§ WORK TASK: For every entry that follows, return the words exactly and omit any picture.
=== INPUT RECORDS ===
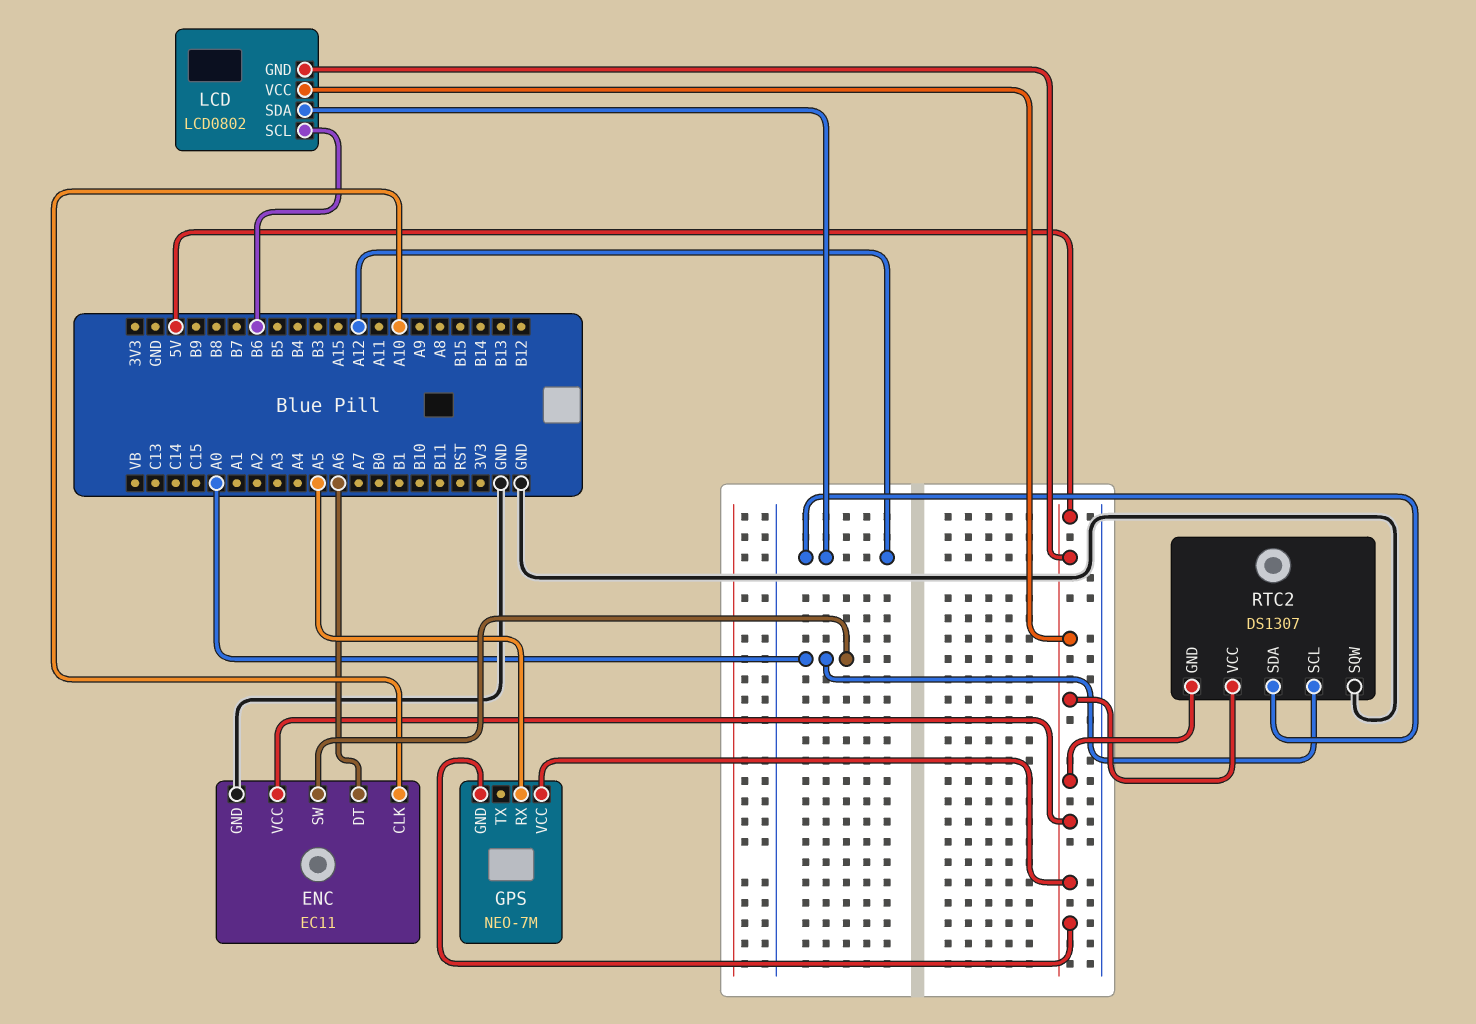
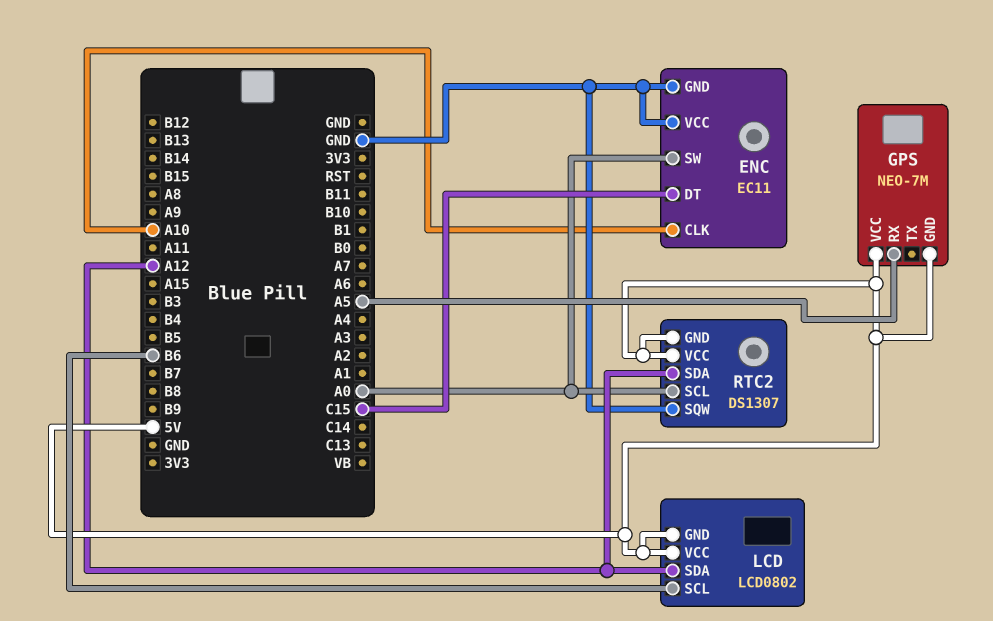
ENC pin DT: A6 -> C15
ENC pin VCC: 5V -> GND

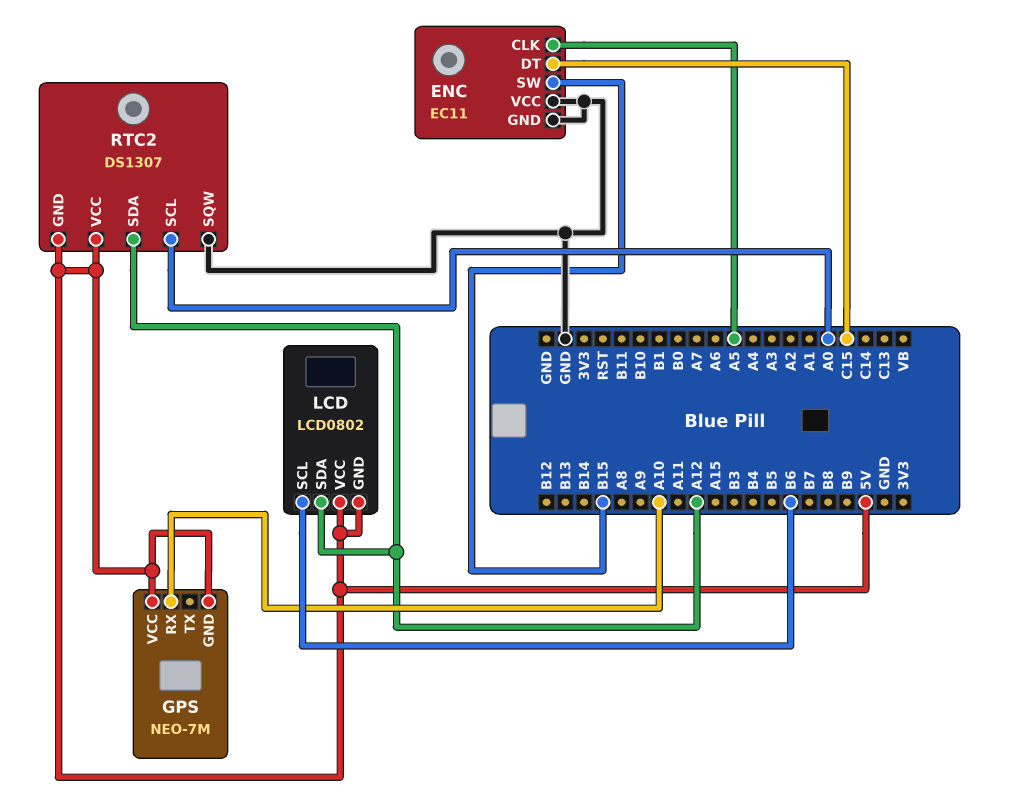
ENC pin CLK: A10 -> A5
ENC pin SW: A0 -> B15
GPS pin RX: A5 -> A10

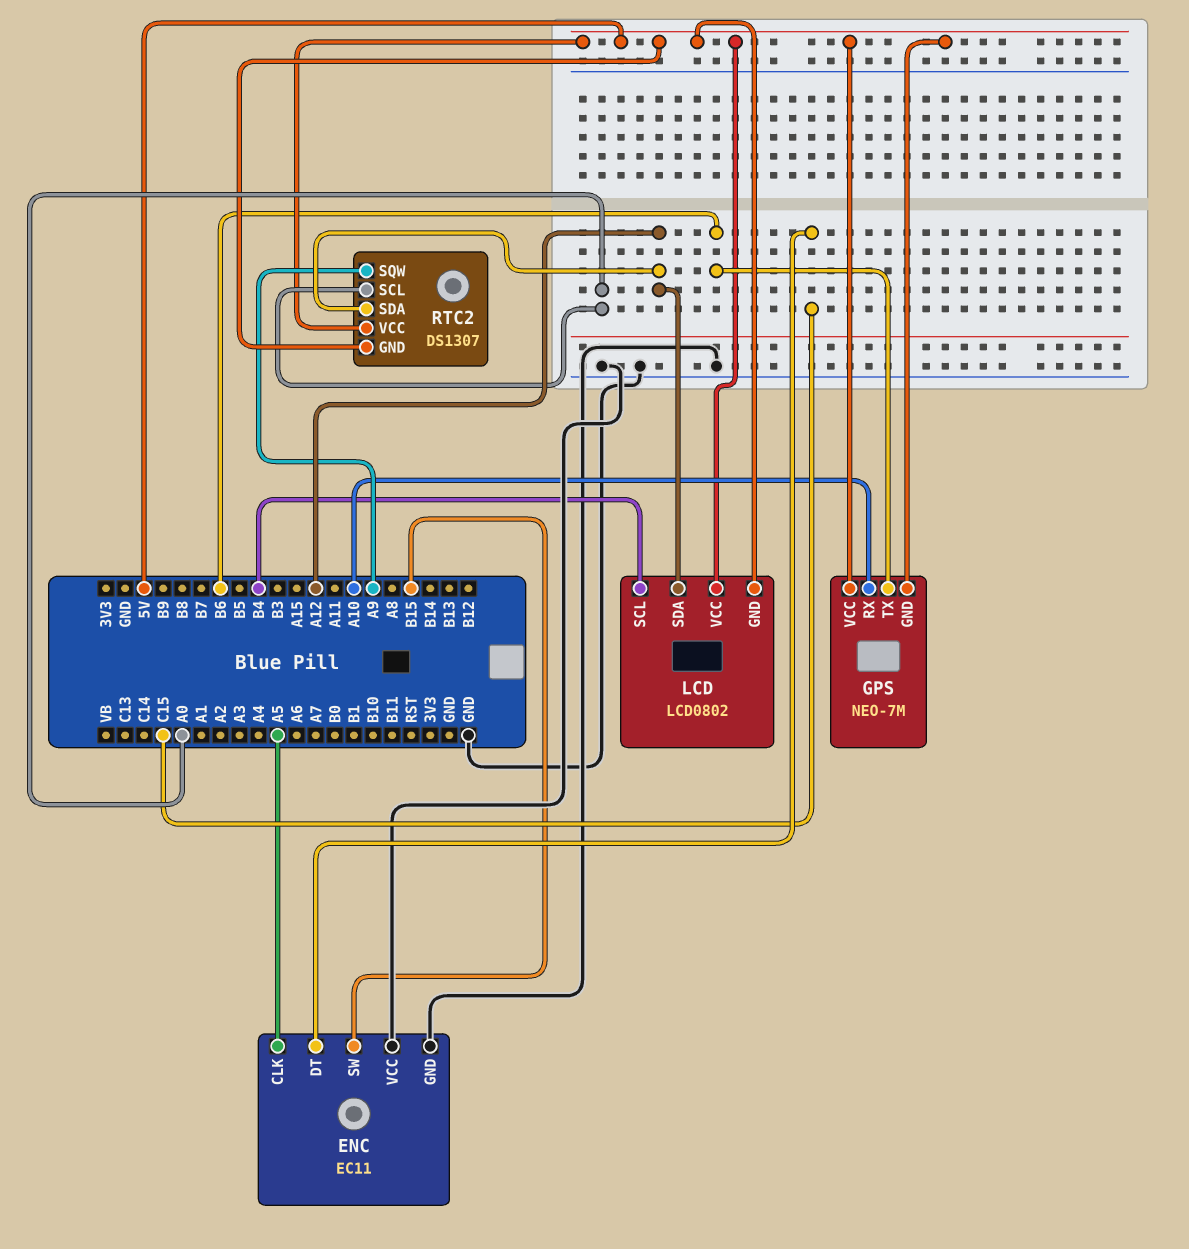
GPS pin TX: none -> B6
LCD pin SCL: B6 -> B4
RTC2 pin SQW: GND -> A9

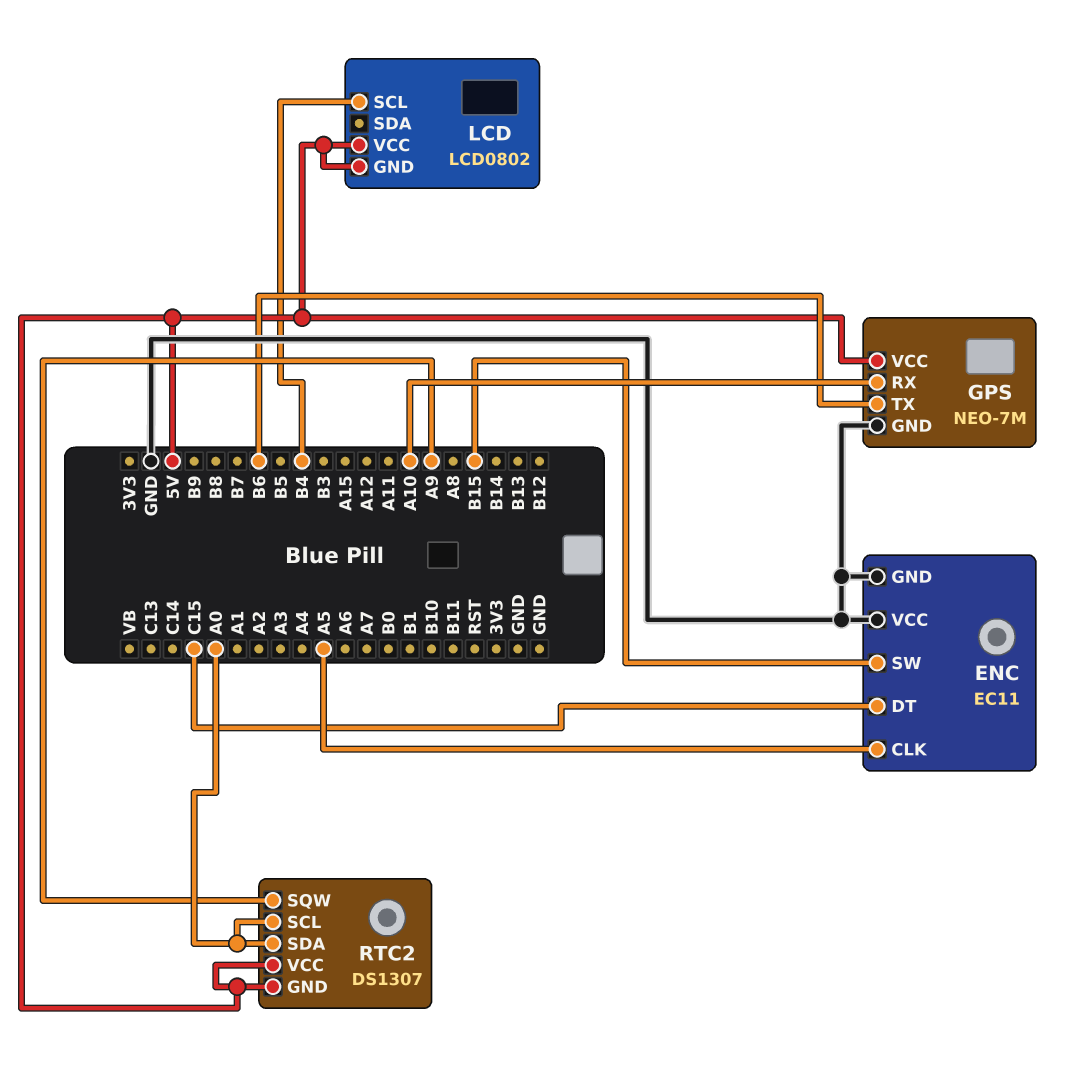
GPS pin GND: 5V -> GND
LCD pin SDA: A12 -> none
RTC2 pin SDA: A12 -> A0

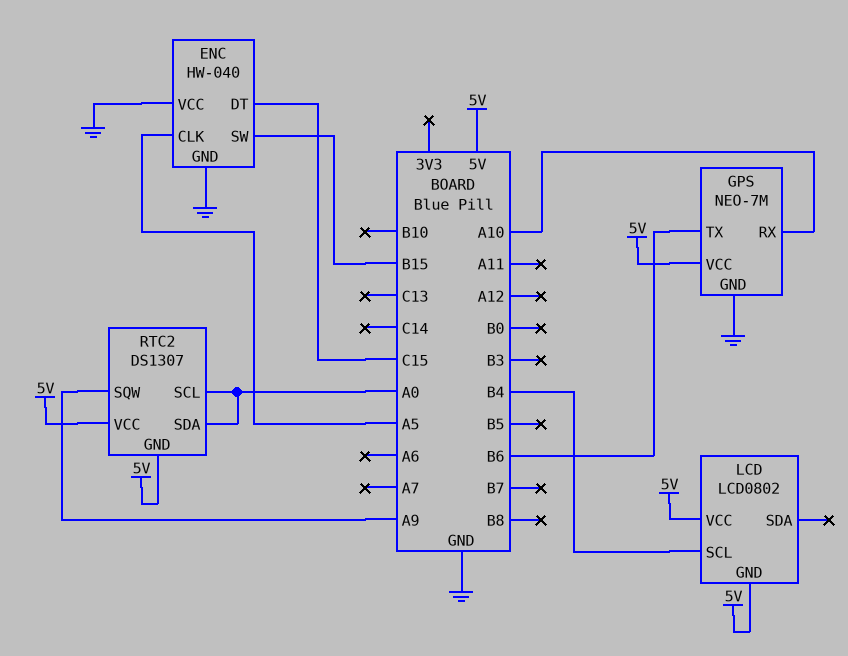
ENC: EC11 -> HW-040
===
§ RESPONSE:
ENC pin DT: A6 -> C15
ENC pin VCC: 5V -> GND

ENC pin CLK: A10 -> A5
ENC pin SW: A0 -> B15
GPS pin RX: A5 -> A10

GPS pin TX: none -> B6
LCD pin SCL: B6 -> B4
RTC2 pin SQW: GND -> A9

GPS pin GND: 5V -> GND
LCD pin SDA: A12 -> none
RTC2 pin SDA: A12 -> A0

ENC: EC11 -> HW-040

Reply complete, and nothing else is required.